WORK TO BE COMPLETED:
Below are records; reproduce exactly the lines from the first through the one containing "op=removed; was=szklanka [żółty];".

DATA EXTRACTS:
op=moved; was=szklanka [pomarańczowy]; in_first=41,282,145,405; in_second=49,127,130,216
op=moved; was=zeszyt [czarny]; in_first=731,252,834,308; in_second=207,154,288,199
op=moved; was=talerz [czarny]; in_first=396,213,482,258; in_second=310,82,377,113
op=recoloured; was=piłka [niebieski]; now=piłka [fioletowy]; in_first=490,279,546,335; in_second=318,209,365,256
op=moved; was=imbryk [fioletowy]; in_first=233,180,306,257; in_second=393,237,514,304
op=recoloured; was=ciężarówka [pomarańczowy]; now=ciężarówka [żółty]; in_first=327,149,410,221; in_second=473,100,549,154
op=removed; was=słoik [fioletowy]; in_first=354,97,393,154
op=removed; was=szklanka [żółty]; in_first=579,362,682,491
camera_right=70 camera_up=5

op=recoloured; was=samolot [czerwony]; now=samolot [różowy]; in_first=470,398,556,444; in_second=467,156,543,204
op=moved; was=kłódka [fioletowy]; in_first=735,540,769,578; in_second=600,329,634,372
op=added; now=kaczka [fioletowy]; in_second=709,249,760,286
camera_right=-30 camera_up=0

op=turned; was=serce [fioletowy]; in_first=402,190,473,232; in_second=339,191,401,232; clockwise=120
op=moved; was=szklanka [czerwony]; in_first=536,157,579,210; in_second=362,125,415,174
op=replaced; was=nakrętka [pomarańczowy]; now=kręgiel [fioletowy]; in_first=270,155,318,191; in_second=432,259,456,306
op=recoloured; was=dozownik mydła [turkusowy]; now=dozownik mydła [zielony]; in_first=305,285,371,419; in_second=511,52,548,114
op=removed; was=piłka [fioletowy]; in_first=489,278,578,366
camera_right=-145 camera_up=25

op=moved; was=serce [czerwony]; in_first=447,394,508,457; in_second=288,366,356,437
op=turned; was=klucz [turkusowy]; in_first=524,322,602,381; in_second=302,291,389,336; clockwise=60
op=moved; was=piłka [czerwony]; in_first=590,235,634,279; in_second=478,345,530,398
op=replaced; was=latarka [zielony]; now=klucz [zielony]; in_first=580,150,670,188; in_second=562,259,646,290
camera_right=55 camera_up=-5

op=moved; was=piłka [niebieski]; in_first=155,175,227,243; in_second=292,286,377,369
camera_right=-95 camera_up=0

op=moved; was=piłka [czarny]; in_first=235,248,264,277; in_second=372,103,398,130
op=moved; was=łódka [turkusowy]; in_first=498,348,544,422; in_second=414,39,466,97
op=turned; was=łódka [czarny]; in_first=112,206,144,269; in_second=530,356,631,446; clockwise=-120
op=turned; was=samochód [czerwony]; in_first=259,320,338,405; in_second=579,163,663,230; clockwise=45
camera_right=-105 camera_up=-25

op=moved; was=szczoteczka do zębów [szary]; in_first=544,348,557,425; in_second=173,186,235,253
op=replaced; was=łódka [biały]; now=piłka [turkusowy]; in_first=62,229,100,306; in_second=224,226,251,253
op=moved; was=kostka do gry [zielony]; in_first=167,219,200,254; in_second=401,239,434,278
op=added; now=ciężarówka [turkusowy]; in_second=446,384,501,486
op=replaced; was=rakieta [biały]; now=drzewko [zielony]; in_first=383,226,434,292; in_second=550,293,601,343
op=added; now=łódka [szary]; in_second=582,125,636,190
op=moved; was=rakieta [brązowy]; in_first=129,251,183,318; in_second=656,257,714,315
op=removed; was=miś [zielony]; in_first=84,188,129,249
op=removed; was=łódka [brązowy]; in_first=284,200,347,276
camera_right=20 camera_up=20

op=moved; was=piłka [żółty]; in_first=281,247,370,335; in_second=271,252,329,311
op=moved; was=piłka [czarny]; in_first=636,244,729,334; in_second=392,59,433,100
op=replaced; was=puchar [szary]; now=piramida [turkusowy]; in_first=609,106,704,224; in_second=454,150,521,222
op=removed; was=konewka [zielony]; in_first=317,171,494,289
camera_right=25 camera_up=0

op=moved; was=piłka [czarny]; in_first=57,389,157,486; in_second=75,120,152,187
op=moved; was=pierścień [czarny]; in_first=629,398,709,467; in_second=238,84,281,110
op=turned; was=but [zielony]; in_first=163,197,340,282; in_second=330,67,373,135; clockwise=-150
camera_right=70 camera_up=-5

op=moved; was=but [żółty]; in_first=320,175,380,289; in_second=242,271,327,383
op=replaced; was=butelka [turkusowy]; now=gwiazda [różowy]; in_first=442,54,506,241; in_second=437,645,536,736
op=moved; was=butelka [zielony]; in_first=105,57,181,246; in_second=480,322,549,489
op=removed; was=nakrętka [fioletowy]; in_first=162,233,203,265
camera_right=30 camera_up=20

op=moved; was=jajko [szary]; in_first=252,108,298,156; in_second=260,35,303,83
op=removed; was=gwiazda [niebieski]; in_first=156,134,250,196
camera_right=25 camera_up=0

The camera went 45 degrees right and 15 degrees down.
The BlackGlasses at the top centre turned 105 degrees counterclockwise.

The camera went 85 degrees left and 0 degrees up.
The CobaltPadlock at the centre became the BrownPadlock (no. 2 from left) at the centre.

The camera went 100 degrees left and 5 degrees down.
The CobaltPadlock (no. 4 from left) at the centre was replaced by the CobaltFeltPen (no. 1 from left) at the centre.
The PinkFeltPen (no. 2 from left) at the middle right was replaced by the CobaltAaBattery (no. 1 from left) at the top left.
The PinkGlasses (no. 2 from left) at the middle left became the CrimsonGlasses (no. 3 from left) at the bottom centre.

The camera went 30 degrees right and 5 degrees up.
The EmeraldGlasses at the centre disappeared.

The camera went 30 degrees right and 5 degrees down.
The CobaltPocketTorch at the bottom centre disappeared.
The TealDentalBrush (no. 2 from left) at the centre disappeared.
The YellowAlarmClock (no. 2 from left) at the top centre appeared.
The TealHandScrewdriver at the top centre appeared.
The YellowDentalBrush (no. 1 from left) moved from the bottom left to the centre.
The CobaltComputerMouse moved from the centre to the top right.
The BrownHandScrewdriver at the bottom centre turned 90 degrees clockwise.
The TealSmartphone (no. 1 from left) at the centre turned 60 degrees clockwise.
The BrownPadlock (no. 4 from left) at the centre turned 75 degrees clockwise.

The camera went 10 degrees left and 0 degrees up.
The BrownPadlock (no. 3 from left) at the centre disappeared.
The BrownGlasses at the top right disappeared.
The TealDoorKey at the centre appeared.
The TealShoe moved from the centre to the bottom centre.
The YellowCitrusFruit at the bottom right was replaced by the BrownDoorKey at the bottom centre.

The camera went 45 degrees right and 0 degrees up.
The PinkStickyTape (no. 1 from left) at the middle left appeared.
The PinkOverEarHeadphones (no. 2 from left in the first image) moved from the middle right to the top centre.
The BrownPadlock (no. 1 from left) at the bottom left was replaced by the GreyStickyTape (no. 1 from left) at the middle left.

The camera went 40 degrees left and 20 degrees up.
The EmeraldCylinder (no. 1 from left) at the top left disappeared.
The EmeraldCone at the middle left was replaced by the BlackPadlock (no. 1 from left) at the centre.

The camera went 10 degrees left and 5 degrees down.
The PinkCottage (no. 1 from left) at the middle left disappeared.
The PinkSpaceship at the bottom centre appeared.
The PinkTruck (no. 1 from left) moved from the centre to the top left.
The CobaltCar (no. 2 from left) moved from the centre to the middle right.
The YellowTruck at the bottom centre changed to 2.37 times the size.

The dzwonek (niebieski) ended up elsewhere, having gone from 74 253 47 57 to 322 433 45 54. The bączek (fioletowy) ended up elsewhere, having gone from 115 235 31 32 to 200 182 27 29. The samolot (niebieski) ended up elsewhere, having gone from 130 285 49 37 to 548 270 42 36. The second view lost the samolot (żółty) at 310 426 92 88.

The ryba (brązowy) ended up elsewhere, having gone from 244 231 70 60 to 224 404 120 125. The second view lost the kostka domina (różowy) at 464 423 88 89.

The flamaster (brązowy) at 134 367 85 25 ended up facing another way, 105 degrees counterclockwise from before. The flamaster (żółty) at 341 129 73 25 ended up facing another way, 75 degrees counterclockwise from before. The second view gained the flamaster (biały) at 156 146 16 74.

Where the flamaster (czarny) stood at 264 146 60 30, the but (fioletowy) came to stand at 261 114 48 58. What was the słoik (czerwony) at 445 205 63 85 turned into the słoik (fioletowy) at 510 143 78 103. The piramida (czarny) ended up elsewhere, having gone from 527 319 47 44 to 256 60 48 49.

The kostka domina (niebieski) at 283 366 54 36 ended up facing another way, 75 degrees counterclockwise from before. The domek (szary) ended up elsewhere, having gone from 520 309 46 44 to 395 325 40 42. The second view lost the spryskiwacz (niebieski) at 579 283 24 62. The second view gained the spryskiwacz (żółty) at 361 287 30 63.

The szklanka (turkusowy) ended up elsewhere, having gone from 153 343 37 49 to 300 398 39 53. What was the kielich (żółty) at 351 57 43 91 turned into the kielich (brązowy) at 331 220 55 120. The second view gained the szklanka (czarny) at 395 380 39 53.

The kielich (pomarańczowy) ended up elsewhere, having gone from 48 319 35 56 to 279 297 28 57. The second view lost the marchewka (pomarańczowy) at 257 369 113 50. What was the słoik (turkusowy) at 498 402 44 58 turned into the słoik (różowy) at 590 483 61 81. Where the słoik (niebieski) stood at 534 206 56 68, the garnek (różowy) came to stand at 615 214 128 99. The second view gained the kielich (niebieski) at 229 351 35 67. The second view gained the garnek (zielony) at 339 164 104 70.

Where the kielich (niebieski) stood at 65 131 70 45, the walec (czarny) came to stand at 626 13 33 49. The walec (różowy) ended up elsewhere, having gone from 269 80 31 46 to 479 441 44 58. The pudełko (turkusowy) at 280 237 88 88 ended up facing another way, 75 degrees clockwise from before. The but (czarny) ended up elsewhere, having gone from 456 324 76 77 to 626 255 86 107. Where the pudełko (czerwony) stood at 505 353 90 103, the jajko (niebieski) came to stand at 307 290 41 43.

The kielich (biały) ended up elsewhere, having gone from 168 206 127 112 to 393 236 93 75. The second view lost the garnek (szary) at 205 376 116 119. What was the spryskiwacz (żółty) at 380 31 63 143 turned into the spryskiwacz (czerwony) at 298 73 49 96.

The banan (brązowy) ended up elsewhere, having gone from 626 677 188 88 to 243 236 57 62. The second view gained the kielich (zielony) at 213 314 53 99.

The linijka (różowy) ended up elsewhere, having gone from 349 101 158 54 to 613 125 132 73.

TASK SOLUTION:
op=moved; was=szklanka [pomarańczowy]; in_first=41,282,145,405; in_second=49,127,130,216
op=moved; was=zeszyt [czarny]; in_first=731,252,834,308; in_second=207,154,288,199
op=moved; was=talerz [czarny]; in_first=396,213,482,258; in_second=310,82,377,113
op=recoloured; was=piłka [niebieski]; now=piłka [fioletowy]; in_first=490,279,546,335; in_second=318,209,365,256
op=moved; was=imbryk [fioletowy]; in_first=233,180,306,257; in_second=393,237,514,304
op=recoloured; was=ciężarówka [pomarańczowy]; now=ciężarówka [żółty]; in_first=327,149,410,221; in_second=473,100,549,154
op=removed; was=słoik [fioletowy]; in_first=354,97,393,154
op=removed; was=szklanka [żółty]; in_first=579,362,682,491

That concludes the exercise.